EXERCISE -
From the entries below, extract every line that includes the word "MISO".

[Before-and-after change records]

□ □ □ □

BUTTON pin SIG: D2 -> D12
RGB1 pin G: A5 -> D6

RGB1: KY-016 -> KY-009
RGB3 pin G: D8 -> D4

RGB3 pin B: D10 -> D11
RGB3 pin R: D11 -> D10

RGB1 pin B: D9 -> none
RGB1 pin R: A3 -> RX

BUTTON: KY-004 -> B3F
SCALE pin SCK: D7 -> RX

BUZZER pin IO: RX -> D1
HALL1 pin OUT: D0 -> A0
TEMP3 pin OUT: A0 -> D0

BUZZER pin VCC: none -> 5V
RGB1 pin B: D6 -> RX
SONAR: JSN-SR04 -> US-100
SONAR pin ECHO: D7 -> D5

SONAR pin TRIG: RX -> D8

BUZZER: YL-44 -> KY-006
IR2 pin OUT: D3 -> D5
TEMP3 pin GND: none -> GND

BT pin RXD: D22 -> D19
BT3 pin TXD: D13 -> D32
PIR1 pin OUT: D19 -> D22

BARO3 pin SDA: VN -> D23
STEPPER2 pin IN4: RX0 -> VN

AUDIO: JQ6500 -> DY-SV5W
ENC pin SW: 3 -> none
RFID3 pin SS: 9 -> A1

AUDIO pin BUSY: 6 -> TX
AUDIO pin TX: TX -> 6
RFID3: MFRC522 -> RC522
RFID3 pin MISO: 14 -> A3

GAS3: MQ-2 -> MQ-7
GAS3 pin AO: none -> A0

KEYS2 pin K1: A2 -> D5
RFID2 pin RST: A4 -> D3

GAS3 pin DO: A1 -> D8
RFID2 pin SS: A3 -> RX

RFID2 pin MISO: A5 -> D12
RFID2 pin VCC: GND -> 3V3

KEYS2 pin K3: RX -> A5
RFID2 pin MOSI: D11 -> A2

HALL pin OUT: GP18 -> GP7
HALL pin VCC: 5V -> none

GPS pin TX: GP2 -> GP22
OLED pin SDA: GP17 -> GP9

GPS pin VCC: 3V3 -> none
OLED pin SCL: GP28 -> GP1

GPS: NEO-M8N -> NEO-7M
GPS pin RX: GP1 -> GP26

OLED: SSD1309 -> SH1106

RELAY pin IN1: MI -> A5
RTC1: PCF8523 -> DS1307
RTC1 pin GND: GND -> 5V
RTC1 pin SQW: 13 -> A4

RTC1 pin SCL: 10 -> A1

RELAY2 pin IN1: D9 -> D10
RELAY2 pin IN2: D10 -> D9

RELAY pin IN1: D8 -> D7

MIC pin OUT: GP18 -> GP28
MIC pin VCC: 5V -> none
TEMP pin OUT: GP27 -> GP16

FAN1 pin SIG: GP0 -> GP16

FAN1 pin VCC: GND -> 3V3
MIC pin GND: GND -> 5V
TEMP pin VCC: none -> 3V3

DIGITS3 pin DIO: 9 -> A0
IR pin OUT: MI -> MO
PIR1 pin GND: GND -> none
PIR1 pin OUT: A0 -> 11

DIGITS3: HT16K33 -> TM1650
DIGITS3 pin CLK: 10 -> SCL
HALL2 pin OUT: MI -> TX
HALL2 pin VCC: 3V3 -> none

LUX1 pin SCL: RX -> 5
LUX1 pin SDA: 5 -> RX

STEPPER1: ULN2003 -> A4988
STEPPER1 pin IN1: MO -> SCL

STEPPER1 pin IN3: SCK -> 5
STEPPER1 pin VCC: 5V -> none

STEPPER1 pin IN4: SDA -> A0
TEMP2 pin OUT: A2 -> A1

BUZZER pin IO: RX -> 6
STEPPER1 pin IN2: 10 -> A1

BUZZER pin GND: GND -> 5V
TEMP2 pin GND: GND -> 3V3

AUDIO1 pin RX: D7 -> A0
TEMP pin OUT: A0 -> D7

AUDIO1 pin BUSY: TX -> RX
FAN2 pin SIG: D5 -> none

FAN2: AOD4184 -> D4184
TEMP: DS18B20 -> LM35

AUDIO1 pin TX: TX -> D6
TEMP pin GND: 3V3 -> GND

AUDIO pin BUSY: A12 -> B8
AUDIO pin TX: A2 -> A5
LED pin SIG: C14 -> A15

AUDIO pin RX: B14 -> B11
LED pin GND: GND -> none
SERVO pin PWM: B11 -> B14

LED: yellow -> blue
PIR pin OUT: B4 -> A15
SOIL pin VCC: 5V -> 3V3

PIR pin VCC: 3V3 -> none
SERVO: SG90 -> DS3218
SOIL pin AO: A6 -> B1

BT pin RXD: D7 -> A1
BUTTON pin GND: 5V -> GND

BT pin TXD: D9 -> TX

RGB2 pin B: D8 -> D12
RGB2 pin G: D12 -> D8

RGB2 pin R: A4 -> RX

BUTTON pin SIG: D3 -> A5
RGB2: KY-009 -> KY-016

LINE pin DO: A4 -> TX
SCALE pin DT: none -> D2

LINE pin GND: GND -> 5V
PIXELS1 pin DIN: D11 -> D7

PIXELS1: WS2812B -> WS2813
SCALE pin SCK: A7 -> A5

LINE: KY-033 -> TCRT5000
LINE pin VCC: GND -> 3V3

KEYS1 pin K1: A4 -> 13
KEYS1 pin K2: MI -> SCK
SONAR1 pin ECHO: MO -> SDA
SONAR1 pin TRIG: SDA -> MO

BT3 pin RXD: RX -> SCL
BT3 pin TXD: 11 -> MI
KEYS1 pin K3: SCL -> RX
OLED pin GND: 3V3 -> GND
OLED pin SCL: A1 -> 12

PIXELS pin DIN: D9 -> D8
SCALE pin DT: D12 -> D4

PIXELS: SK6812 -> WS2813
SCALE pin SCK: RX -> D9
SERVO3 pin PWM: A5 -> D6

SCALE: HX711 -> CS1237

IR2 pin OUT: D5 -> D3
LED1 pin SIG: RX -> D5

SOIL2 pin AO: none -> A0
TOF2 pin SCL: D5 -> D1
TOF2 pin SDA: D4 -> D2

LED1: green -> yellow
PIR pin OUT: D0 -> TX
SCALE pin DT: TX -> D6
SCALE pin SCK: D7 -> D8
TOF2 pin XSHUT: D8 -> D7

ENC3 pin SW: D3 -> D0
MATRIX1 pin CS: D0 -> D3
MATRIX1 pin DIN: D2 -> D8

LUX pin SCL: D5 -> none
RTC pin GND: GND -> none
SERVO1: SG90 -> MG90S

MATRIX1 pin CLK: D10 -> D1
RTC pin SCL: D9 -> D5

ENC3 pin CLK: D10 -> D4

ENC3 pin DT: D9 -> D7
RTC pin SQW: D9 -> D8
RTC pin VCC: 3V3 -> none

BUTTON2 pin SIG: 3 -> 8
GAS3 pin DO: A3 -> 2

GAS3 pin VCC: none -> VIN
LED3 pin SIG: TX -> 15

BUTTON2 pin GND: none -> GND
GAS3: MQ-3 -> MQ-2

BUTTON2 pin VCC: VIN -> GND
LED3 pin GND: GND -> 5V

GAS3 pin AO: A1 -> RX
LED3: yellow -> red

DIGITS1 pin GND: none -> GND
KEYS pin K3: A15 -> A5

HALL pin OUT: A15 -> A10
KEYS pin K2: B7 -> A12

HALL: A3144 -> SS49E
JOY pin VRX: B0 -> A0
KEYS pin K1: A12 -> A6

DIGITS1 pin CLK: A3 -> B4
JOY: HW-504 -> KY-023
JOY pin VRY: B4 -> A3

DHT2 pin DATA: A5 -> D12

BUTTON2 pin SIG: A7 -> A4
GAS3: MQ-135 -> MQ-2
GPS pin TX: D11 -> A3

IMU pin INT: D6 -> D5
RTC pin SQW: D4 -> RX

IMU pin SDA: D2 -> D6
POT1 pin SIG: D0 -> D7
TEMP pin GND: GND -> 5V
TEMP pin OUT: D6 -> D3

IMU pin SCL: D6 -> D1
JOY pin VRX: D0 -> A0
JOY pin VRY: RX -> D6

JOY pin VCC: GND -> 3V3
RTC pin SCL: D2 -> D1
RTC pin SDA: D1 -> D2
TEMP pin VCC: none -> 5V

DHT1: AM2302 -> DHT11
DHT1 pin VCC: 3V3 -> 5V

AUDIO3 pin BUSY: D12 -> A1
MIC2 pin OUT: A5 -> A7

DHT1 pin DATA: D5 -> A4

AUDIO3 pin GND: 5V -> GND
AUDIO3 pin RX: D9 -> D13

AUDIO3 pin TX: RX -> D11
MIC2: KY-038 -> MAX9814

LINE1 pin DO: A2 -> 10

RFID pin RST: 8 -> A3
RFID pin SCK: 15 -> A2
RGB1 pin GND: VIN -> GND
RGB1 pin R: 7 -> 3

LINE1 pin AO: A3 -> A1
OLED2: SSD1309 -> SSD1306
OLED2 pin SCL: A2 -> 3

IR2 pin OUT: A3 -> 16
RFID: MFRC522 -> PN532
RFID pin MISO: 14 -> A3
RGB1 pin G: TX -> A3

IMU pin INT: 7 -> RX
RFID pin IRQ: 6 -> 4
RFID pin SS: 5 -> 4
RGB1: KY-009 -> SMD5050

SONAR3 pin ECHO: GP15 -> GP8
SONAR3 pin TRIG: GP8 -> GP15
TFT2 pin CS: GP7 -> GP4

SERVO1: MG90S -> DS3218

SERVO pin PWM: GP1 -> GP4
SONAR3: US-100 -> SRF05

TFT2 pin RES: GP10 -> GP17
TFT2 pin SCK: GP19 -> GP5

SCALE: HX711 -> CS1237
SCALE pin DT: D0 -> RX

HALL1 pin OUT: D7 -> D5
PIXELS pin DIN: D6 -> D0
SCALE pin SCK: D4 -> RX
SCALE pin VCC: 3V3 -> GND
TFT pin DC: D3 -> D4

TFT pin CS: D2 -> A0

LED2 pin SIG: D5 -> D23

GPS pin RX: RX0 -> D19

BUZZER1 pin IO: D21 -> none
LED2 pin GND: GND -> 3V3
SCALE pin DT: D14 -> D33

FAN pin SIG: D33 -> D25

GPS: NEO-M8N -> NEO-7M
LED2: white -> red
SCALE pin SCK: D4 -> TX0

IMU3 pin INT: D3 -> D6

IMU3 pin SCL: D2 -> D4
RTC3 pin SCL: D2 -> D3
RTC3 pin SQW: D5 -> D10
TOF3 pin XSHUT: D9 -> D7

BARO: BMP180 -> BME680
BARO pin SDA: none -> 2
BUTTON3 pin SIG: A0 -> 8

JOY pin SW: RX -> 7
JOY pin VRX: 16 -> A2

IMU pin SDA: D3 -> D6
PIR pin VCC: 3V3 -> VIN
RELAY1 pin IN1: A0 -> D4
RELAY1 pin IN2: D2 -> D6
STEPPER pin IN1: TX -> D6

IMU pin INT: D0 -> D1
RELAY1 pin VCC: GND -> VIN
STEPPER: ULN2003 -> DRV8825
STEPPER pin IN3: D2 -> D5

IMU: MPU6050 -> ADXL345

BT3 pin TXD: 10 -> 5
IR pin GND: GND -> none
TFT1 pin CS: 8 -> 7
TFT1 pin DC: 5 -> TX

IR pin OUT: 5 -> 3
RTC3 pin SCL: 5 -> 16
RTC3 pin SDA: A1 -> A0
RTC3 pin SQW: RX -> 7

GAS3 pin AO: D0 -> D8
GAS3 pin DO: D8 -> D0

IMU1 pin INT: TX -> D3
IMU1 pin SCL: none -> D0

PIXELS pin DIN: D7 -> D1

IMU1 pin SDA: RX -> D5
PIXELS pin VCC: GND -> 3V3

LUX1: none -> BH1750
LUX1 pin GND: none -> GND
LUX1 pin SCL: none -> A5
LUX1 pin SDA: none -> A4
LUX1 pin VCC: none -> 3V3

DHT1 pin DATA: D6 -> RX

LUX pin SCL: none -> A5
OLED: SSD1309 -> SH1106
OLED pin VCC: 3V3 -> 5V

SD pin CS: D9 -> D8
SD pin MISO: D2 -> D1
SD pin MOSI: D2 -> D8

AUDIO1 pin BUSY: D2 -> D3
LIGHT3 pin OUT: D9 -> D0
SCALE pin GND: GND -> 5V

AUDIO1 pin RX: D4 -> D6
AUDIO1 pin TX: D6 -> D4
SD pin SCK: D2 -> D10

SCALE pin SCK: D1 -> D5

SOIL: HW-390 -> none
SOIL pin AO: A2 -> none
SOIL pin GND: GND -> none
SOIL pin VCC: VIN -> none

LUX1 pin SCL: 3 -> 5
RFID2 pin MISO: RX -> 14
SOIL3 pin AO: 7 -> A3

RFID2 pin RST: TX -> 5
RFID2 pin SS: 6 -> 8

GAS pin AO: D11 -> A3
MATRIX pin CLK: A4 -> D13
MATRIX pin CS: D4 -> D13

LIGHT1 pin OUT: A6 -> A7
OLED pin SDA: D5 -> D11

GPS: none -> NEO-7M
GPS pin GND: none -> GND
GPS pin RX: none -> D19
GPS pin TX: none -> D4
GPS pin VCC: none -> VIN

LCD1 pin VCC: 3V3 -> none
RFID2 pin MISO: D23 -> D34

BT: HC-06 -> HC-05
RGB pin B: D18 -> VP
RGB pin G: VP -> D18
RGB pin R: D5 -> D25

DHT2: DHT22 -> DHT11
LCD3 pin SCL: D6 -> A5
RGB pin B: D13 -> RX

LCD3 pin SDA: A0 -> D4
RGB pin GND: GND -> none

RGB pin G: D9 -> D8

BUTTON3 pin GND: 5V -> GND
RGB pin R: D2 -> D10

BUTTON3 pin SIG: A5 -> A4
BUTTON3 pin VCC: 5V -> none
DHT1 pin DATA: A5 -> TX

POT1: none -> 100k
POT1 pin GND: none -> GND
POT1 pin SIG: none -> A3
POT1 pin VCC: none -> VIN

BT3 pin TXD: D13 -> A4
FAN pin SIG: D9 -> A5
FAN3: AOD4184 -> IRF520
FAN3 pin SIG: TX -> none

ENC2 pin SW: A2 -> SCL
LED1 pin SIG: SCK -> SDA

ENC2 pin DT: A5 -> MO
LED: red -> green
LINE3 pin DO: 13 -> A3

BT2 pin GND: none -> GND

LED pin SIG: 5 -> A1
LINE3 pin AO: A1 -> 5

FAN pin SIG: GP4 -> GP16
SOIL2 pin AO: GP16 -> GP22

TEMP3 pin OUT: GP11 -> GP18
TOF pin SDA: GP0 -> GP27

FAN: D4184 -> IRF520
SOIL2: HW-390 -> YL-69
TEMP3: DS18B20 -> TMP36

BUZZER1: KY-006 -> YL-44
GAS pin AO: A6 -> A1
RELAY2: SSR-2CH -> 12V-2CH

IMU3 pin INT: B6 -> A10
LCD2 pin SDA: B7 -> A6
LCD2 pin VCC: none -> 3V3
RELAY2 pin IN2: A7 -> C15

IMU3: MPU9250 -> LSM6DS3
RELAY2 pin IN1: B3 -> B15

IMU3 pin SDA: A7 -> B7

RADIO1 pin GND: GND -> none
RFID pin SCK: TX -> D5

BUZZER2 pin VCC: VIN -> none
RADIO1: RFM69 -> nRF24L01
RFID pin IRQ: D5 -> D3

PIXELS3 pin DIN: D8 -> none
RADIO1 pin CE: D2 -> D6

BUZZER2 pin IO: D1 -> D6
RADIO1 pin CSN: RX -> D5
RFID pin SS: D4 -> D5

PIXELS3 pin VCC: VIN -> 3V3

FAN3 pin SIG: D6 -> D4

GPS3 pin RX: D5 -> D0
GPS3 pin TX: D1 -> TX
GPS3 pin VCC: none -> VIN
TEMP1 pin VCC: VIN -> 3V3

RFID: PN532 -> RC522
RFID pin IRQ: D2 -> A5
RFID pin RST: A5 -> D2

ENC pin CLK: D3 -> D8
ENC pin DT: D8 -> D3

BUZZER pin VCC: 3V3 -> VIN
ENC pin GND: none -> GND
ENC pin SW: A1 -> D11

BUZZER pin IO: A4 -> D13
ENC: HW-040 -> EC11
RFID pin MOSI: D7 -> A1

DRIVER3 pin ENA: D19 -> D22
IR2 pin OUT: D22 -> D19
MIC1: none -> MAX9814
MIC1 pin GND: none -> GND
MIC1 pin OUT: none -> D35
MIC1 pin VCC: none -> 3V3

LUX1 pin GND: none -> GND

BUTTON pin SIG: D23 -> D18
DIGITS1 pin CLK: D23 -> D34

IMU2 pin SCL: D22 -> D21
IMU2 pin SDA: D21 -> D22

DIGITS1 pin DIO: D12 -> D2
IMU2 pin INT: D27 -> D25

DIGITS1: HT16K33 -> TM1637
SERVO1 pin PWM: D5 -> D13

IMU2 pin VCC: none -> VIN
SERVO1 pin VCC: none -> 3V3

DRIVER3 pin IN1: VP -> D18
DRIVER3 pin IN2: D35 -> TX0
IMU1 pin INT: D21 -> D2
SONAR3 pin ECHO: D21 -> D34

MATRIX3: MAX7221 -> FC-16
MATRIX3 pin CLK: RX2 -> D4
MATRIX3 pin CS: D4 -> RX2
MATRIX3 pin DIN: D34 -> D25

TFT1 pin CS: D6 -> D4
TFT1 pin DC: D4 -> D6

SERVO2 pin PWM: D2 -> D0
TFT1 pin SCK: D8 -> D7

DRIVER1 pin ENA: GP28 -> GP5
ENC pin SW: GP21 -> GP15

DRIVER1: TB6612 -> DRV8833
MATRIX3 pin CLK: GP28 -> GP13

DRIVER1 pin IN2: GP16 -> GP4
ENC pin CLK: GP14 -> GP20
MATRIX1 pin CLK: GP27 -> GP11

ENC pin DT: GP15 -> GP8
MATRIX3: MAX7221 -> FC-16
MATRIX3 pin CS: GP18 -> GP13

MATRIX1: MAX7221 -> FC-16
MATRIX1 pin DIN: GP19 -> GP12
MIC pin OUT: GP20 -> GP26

□ □ □ □

TASK SOLUTION -
RFID3 pin MISO: 14 -> A3
RFID2 pin MISO: A5 -> D12
RFID pin MISO: 14 -> A3
SD pin MISO: D2 -> D1
RFID2 pin MISO: RX -> 14
RFID2 pin MISO: D23 -> D34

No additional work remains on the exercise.